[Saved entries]
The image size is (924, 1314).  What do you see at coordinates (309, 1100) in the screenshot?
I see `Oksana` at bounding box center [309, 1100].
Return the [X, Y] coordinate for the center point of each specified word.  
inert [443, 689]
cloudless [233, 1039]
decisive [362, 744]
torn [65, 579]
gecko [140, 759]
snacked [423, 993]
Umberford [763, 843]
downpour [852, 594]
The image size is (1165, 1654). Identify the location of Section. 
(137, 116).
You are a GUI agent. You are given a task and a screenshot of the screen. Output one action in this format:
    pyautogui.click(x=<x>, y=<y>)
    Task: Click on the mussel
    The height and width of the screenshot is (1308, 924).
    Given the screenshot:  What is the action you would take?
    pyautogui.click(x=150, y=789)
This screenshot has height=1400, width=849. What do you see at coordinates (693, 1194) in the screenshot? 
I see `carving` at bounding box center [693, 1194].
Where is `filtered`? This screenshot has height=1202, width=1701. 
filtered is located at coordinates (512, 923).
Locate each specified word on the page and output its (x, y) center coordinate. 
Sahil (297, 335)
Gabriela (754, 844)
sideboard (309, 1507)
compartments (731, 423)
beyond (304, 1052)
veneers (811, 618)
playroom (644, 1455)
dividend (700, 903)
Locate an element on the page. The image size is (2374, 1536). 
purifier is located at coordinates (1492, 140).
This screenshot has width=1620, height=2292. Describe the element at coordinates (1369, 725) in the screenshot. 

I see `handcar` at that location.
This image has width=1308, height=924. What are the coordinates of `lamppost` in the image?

# [Your task]
From the entries above, pull out every line that contains the word "each" and copy those lines in full.

# [Answer to the problem]
Return the [X, Y] coordinate for the center point of each specified word.  
Locate each specified word on the page and output its (x, y) center coordinate. 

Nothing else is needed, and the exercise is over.